Image-based object counting data:
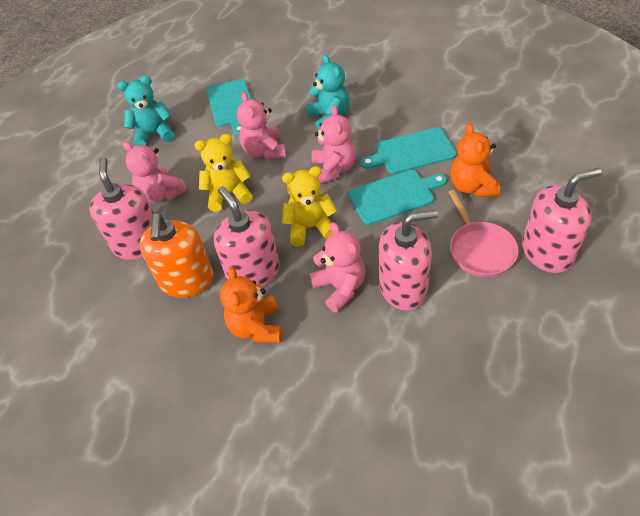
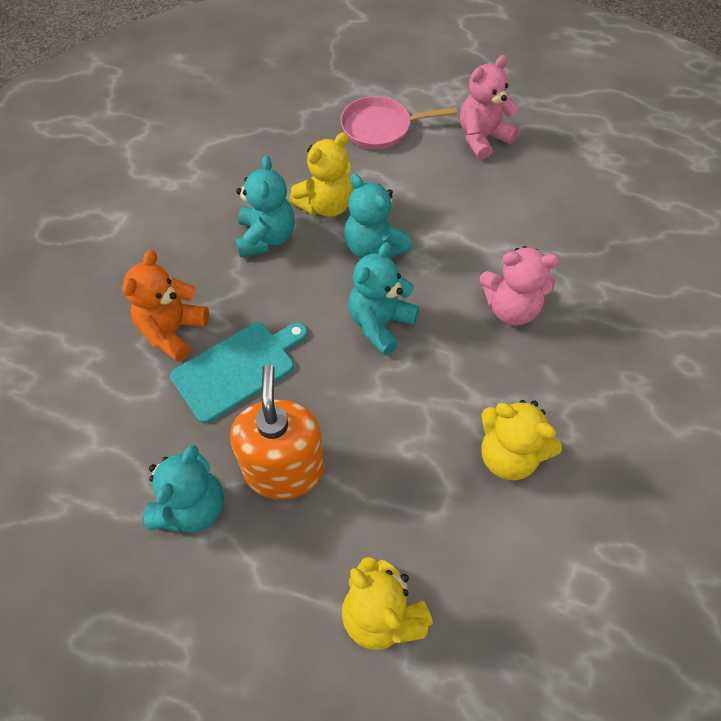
orange teddy bear: 2 -> 1
pink soap dispenser: 4 -> 0
pink teddy bear: 4 -> 2
turquoise cutting board: 3 -> 1
turquoise teddy bear: 2 -> 4
yellow teddy bear: 2 -> 3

ASSIGNMENT
From the line containing "turquoise cutting board: 3 -> 1" to the final line of the data, repeat each line exactly. Include both ends.

RESULT OF THE TASK
turquoise cutting board: 3 -> 1
turquoise teddy bear: 2 -> 4
yellow teddy bear: 2 -> 3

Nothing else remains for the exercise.